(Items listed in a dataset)
....

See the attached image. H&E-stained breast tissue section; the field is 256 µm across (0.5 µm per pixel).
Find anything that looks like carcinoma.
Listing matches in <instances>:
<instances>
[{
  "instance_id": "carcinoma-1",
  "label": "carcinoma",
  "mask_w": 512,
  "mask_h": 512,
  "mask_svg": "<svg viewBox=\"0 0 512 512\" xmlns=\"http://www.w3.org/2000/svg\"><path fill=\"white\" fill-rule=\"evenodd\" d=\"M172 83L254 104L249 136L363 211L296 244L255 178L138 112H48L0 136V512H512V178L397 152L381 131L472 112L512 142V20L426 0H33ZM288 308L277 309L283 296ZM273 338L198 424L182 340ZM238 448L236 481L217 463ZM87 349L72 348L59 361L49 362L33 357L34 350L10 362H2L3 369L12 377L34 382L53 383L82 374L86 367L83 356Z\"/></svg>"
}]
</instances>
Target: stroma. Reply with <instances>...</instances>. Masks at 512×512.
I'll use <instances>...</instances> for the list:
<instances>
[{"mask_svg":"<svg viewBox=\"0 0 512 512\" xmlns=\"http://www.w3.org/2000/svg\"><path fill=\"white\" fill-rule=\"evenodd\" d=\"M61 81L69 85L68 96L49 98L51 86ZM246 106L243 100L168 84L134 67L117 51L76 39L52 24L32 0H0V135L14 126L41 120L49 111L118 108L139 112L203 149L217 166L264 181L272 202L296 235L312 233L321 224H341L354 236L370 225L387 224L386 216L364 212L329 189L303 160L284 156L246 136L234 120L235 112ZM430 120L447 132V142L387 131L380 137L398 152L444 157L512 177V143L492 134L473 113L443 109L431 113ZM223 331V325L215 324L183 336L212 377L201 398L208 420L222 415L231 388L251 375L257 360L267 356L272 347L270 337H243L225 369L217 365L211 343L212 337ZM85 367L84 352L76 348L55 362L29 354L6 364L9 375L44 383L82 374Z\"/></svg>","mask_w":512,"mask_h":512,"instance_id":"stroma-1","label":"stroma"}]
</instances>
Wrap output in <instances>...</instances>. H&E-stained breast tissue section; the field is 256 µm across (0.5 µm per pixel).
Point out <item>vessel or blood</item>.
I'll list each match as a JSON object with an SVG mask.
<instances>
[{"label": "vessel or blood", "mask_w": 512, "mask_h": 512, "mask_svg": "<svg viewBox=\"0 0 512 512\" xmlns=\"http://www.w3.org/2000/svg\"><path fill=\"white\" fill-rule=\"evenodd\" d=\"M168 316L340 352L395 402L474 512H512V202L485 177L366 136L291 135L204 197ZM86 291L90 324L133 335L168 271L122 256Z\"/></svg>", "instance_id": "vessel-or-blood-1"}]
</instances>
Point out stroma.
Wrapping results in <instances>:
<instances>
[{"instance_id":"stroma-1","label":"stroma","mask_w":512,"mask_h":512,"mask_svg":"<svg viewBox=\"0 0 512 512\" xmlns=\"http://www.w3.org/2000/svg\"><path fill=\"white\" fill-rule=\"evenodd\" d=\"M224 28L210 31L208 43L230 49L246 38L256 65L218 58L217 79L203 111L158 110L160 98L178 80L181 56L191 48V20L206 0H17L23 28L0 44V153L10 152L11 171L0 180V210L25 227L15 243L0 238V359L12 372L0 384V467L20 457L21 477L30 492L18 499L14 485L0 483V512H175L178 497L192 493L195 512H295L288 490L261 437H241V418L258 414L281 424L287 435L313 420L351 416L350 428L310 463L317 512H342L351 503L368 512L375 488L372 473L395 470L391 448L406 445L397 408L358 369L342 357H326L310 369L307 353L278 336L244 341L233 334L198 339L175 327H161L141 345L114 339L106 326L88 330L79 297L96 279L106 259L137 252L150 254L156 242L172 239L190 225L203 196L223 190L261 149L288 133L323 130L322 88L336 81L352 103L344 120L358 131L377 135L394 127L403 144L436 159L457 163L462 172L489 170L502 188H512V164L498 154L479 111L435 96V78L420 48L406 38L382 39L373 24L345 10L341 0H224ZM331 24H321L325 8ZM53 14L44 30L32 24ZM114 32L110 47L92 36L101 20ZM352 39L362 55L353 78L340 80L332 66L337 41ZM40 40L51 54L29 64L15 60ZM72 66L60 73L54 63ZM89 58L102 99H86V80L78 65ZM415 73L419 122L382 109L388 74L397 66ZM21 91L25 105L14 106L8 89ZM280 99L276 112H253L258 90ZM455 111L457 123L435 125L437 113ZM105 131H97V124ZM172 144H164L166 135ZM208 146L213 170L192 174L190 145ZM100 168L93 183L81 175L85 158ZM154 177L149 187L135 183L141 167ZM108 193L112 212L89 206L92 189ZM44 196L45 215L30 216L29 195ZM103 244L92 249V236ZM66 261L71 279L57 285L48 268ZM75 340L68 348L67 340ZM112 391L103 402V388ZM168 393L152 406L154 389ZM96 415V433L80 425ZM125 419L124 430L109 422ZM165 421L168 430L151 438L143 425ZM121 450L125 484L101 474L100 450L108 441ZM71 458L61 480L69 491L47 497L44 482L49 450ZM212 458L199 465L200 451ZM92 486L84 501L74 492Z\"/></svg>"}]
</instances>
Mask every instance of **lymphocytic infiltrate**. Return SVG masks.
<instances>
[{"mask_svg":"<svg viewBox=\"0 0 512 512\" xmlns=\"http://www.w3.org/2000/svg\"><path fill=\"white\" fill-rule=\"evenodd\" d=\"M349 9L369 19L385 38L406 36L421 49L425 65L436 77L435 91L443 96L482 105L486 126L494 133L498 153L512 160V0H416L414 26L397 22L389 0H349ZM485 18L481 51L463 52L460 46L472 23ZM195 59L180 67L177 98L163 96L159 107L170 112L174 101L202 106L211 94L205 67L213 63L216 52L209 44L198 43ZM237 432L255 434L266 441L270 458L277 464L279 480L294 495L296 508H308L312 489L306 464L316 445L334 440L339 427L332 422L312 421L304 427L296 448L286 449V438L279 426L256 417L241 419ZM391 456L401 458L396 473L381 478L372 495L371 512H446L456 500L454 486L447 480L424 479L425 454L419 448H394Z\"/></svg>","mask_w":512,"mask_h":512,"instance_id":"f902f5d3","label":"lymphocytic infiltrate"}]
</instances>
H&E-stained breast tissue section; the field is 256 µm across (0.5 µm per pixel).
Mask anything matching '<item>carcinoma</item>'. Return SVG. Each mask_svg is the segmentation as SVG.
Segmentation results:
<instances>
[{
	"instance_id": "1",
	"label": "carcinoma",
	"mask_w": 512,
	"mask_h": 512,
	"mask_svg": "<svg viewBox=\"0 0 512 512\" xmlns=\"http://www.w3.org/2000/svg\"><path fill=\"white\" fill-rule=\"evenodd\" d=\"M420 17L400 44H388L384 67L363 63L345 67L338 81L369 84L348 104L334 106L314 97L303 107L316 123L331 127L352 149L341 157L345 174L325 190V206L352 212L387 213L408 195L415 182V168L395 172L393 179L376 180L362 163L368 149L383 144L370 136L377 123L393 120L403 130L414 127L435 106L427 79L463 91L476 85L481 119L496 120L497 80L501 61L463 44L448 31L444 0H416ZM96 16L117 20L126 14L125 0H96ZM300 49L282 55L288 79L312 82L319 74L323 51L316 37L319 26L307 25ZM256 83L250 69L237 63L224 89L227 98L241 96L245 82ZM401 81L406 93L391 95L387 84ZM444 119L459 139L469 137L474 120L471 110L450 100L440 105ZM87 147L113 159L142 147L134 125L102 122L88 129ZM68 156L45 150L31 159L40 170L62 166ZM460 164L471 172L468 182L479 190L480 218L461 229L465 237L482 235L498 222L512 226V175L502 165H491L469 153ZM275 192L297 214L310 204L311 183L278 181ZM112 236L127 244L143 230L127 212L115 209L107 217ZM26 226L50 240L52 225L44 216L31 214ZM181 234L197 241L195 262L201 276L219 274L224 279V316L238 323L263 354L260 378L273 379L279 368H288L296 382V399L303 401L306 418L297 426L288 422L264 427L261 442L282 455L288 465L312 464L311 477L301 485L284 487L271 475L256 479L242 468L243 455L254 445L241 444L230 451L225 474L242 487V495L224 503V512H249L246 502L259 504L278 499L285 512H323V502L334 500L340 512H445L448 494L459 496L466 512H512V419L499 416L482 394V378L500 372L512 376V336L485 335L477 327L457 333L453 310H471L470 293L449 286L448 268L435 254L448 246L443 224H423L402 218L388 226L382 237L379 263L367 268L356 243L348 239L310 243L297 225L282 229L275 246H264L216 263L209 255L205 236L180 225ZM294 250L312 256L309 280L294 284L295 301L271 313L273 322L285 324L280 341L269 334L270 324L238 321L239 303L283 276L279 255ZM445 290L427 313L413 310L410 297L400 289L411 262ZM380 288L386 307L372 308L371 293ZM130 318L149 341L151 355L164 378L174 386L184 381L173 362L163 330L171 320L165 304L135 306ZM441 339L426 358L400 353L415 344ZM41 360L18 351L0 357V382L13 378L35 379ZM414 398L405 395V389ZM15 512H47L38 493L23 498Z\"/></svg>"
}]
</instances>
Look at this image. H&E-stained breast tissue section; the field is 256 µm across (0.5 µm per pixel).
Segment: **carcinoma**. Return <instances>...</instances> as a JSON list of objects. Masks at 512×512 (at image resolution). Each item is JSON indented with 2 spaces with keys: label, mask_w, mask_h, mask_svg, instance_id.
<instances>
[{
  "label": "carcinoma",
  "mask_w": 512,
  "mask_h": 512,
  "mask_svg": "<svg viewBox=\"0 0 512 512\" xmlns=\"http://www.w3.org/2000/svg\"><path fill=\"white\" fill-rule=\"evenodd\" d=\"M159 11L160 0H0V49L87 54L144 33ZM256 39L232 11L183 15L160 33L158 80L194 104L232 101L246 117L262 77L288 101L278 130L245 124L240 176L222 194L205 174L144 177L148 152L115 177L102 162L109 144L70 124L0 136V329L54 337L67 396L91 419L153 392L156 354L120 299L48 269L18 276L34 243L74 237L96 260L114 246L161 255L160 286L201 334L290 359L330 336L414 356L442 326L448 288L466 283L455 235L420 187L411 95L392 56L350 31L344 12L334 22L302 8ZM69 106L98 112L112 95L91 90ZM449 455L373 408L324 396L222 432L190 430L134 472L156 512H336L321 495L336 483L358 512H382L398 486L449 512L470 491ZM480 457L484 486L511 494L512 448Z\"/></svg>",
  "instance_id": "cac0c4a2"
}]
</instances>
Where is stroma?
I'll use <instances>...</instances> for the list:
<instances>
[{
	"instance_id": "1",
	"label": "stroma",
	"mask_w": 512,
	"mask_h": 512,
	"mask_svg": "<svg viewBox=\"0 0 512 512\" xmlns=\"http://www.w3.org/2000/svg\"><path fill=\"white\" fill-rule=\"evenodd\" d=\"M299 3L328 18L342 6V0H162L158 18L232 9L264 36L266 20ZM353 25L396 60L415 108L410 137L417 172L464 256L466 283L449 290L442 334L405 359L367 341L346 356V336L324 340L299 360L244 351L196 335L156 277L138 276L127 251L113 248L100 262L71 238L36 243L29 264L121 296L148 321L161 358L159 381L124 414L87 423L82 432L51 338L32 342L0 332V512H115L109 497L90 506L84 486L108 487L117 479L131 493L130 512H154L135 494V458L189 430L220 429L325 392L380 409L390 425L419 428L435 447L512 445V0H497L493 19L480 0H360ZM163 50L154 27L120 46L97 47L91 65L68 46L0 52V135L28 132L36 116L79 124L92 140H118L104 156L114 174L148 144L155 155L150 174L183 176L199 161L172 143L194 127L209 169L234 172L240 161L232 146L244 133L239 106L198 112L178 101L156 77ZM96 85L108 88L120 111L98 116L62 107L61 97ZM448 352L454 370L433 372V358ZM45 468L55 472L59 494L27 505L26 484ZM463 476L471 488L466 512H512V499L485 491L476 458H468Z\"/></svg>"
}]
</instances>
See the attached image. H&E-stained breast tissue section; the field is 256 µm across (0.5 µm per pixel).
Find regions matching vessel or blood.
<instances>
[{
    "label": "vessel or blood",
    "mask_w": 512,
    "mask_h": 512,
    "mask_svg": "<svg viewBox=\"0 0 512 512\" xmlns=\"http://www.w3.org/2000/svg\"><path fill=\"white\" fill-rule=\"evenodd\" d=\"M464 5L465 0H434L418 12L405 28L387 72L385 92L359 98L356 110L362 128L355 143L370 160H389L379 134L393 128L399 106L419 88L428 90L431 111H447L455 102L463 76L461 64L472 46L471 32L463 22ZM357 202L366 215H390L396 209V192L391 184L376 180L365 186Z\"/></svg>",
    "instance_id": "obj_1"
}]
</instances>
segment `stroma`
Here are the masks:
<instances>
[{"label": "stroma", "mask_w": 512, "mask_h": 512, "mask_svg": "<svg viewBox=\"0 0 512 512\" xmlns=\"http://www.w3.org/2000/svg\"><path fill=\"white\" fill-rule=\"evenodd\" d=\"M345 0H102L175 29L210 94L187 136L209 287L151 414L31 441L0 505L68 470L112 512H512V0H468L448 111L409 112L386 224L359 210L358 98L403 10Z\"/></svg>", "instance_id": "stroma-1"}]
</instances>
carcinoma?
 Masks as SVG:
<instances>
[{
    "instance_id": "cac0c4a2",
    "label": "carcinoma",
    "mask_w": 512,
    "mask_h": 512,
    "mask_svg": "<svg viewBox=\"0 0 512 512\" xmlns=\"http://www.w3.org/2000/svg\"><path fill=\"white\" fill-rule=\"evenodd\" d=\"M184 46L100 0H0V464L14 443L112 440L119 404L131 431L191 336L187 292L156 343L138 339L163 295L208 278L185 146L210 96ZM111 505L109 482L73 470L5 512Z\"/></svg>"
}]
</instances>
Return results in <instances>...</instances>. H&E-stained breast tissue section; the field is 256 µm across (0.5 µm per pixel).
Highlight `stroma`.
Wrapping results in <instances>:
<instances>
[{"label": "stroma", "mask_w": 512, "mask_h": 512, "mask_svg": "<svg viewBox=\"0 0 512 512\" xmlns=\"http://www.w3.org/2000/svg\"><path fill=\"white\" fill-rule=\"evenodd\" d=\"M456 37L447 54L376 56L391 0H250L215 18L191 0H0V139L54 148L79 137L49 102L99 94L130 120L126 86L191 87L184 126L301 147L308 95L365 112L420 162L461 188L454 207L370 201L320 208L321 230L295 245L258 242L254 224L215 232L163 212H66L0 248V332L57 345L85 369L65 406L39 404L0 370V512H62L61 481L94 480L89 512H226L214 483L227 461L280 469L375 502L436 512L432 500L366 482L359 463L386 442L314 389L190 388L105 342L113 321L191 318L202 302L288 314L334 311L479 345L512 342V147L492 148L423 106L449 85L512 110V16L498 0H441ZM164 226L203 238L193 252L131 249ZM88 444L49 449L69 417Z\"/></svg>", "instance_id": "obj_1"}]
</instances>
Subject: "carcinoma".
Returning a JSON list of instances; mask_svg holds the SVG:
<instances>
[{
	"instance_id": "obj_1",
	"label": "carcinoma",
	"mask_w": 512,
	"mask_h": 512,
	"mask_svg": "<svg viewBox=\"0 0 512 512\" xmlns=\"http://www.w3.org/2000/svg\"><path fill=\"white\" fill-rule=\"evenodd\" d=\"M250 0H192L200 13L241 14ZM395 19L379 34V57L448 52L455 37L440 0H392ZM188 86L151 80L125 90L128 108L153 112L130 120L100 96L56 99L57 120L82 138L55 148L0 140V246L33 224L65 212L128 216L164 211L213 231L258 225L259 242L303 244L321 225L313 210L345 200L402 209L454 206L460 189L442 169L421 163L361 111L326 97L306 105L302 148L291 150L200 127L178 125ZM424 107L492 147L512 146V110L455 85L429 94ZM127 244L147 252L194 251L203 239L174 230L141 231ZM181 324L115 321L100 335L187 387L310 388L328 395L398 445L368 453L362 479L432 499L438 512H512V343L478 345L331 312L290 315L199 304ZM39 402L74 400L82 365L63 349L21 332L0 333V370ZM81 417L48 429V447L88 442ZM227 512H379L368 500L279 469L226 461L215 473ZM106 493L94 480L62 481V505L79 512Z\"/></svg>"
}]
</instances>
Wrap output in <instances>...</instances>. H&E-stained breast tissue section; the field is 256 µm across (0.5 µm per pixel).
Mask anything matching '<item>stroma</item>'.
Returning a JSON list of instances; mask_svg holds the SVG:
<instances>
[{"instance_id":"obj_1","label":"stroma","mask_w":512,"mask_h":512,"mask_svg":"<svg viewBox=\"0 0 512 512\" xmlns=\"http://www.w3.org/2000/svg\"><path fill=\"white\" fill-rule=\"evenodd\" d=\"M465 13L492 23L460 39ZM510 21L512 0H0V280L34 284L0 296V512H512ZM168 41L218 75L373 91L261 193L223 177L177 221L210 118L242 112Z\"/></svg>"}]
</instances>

....

Gather all the lines that include the word "anything" and copy them out.

*Task response*.
Find anything that looks like carcinoma.
Mask anything matching '<item>carcinoma</item>'. Return SVG. Each mask_svg is the segmentation as SVG.
Mask anything matching '<item>stroma</item>'.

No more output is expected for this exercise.